[Excerpts from a dataset]
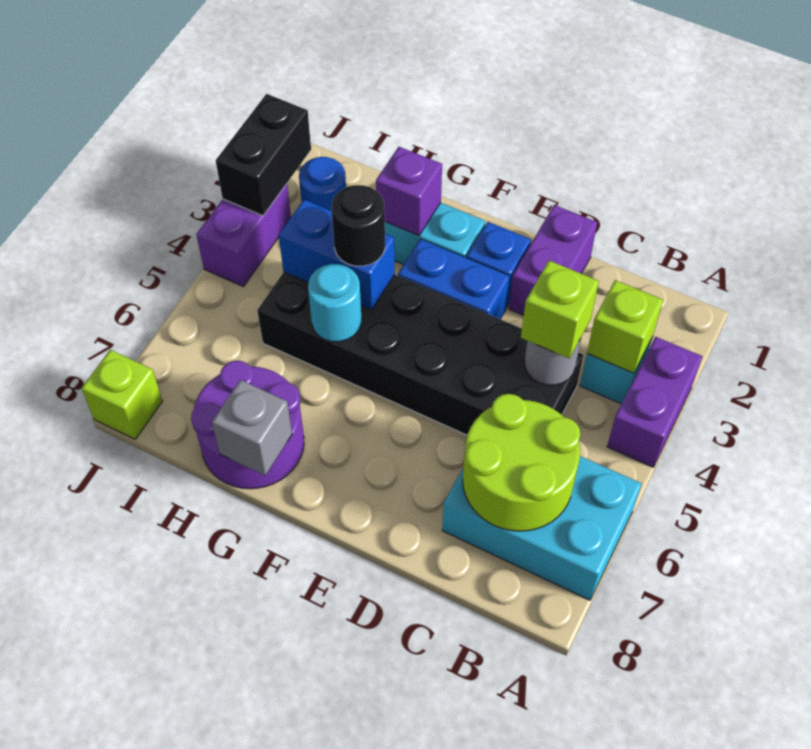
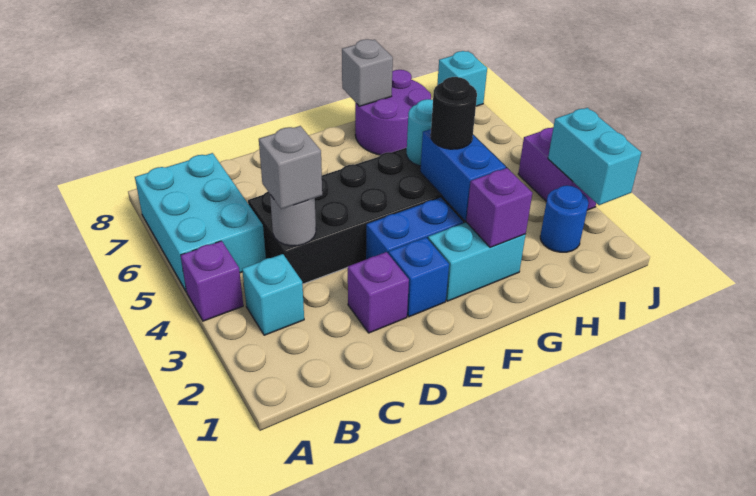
purple 1x2 brick [607,337,703,467] -> purple 1x1 brick [181,241,243,321]
cyan 2x3 brick [442,456,642,600] -> cyan 2x3 brick turned to [135,153,266,292]
lime 1x1 brick [587,280,663,373] -> none
lime 2x2 round brick [463,394,580,531] -> none
lime 1x1 brick [521,261,599,359] -> grey 1x1 brick [259,126,322,209]
purple 1x2 brick [509,205,597,315] -> purple 1x1 brick [348,252,409,333]
blue 1x2 brick [279,200,395,310] -> blue 1x2 brick turned to [420,129,506,221]
black 1x2 brick [216,94,311,216] -> cyan 1x2 brick [548,108,641,205]
lime 1x1 brick [82,350,162,439] -> cyan 1x1 brick [437,51,487,106]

#### [Task directions]
Only the lines from the one bearing "lime 1x1 brick [587,280,663,373] -> none" through the end of the entries above belong in the answer, each one exactly as given.

#### [Solution]
lime 1x1 brick [587,280,663,373] -> none
lime 2x2 round brick [463,394,580,531] -> none
lime 1x1 brick [521,261,599,359] -> grey 1x1 brick [259,126,322,209]
purple 1x2 brick [509,205,597,315] -> purple 1x1 brick [348,252,409,333]
blue 1x2 brick [279,200,395,310] -> blue 1x2 brick turned to [420,129,506,221]
black 1x2 brick [216,94,311,216] -> cyan 1x2 brick [548,108,641,205]
lime 1x1 brick [82,350,162,439] -> cyan 1x1 brick [437,51,487,106]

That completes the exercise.